**Request:** An image-free reproduction of the data below is needed: print it exactly.
== Records supplied ==
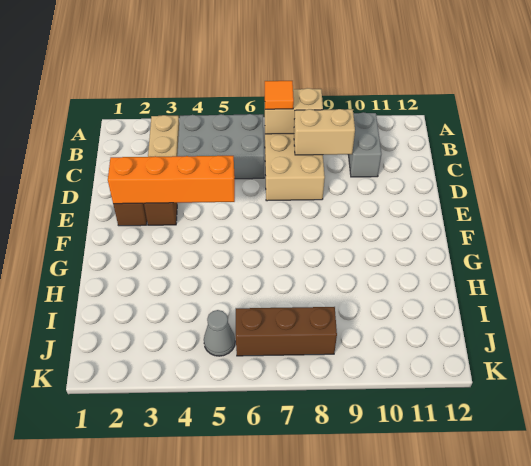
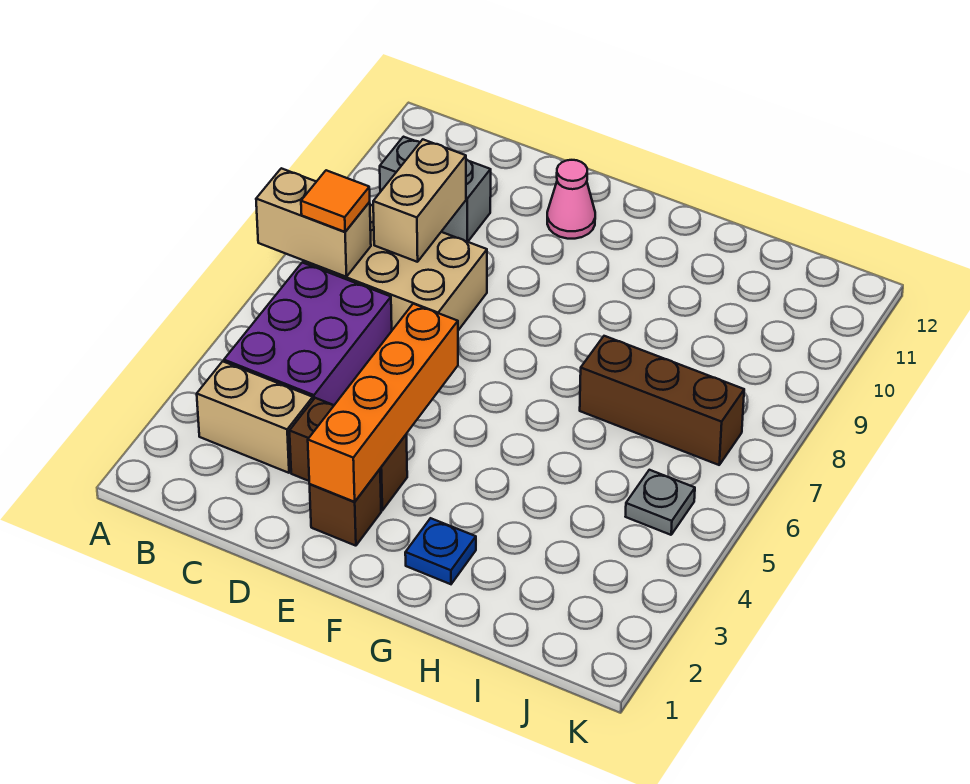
grey 2x3 brick [177,114,264,179] -> purple 2x3 brick [224,263,392,405]
tan 1x2 brick [265,88,323,134] -> tan 1x2 brick turned to [256,168,371,277]
none -> pink 1x1 cone [547,160,595,239]
none -> blue 1x1 plate [405,518,476,584]
grey 1x1 cone [204,310,235,356] -> grey 1x1 plate [625,470,695,535]
brown 1x3 brick [236,307,337,356] -> brown 1x3 brick turned to [580,336,744,465]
===
**Task result:**
grey 2x3 brick [177,114,264,179] -> purple 2x3 brick [224,263,392,405]
tan 1x2 brick [265,88,323,134] -> tan 1x2 brick turned to [256,168,371,277]
none -> pink 1x1 cone [547,160,595,239]
none -> blue 1x1 plate [405,518,476,584]
grey 1x1 cone [204,310,235,356] -> grey 1x1 plate [625,470,695,535]
brown 1x3 brick [236,307,337,356] -> brown 1x3 brick turned to [580,336,744,465]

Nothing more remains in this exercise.